| WORK TO BE COMPLETED |
Under this line are the records; repeat exactly the lines starting at the one containing "Someone took away the alarm" and ending at the one containing "Someone took away the pillar", omitting pictures.

| RECORDS PROVIDED |
=-=-=-=-=

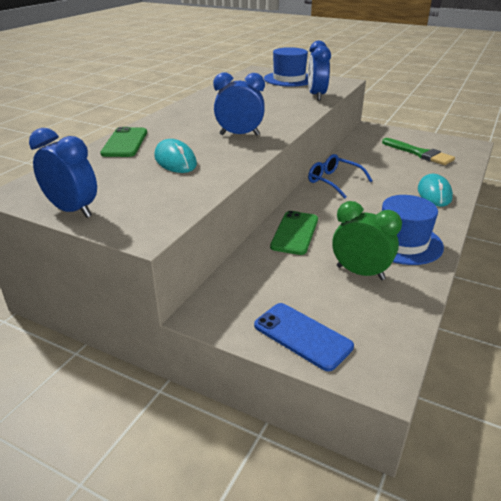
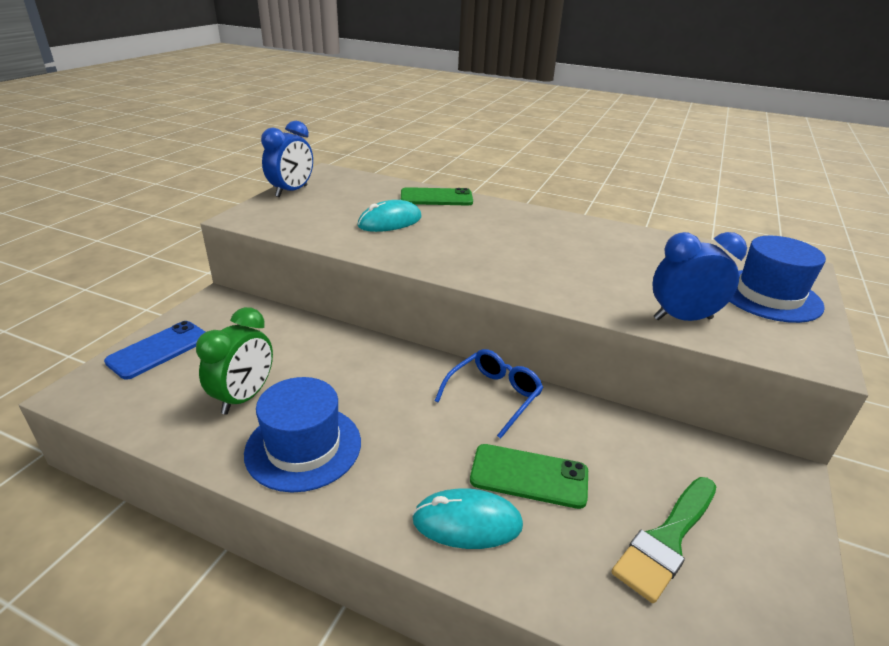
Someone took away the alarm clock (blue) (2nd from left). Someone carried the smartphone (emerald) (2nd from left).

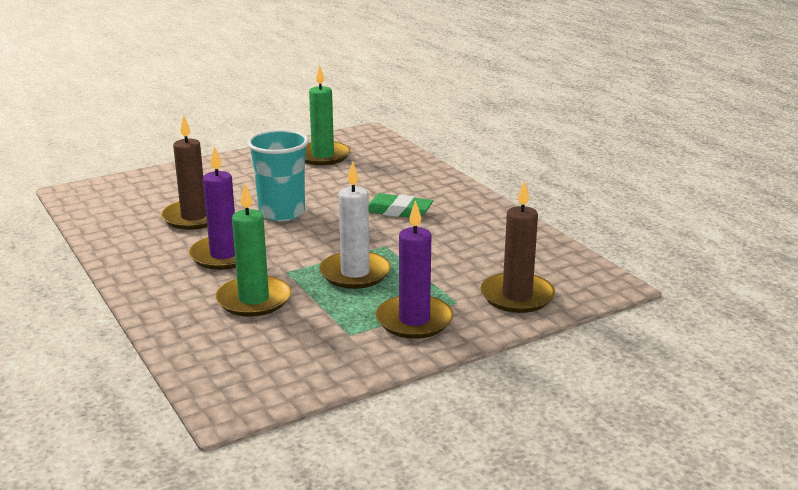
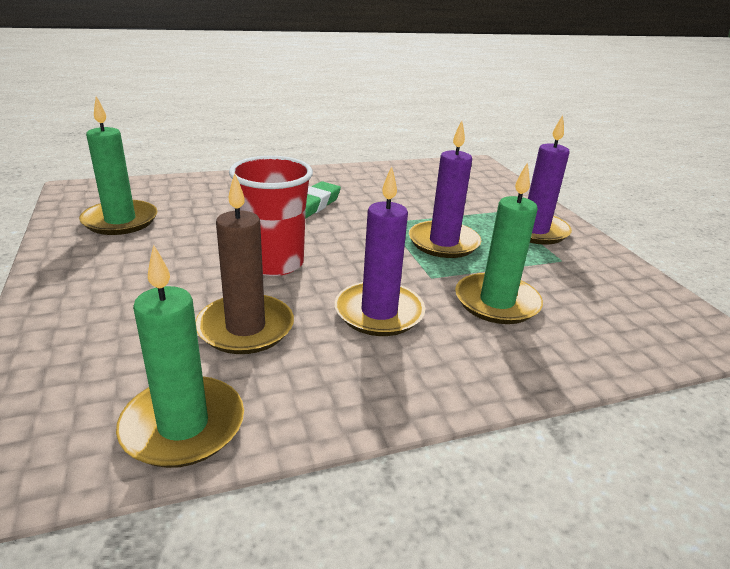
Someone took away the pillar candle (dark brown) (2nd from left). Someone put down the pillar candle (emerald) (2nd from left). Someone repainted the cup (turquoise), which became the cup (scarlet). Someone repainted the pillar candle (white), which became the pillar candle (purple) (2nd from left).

=-=-=-=-=

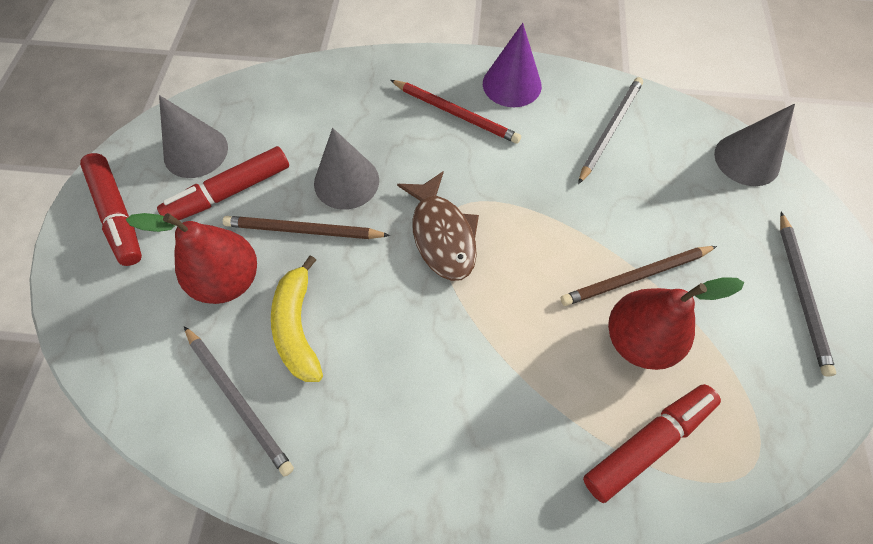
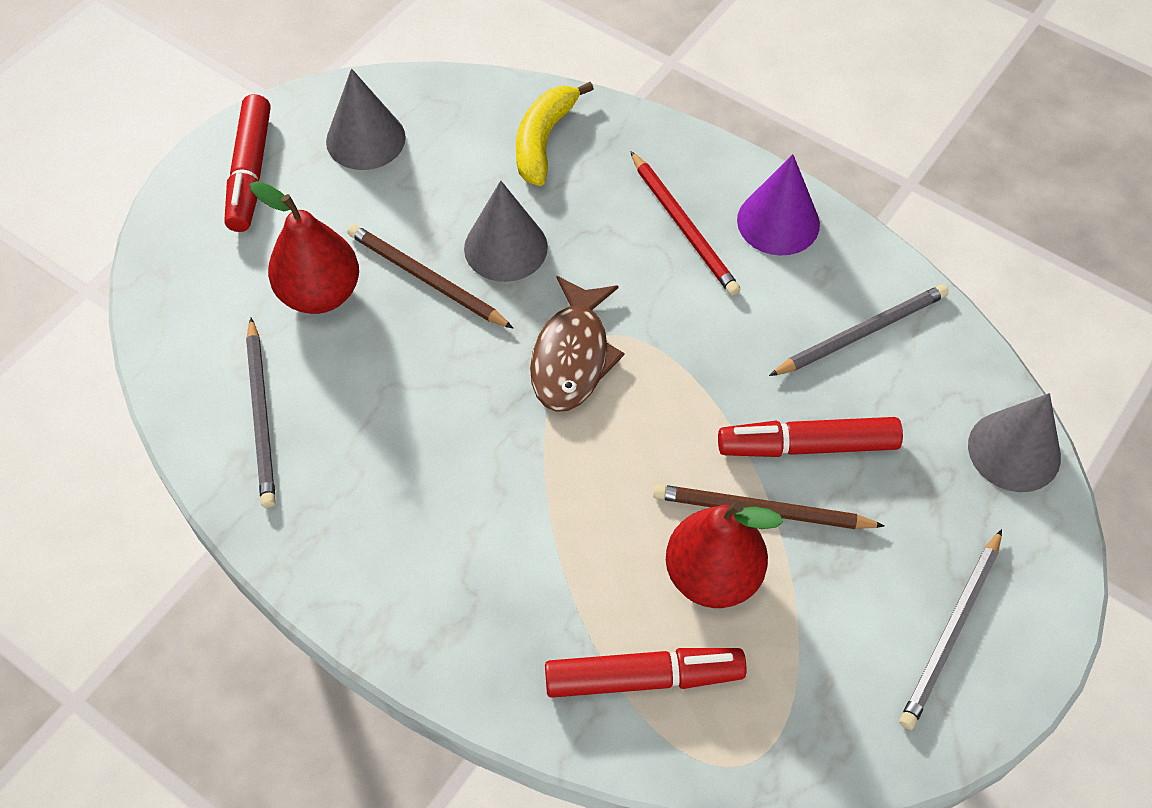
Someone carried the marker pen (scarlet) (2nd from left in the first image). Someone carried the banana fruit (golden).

=-=-=-=-=

| EXERCISE ANSWER |
Someone took away the alarm clock (blue) (2nd from left). Someone carried the smartphone (emerald) (2nd from left).

Someone took away the pillar candle (dark brown) (2nd from left). Someone put down the pillar candle (emerald) (2nd from left). Someone repainted the cup (turquoise), which became the cup (scarlet). Someone repainted the pillar candle (white), which became the pillar candle (purple) (2nd from left).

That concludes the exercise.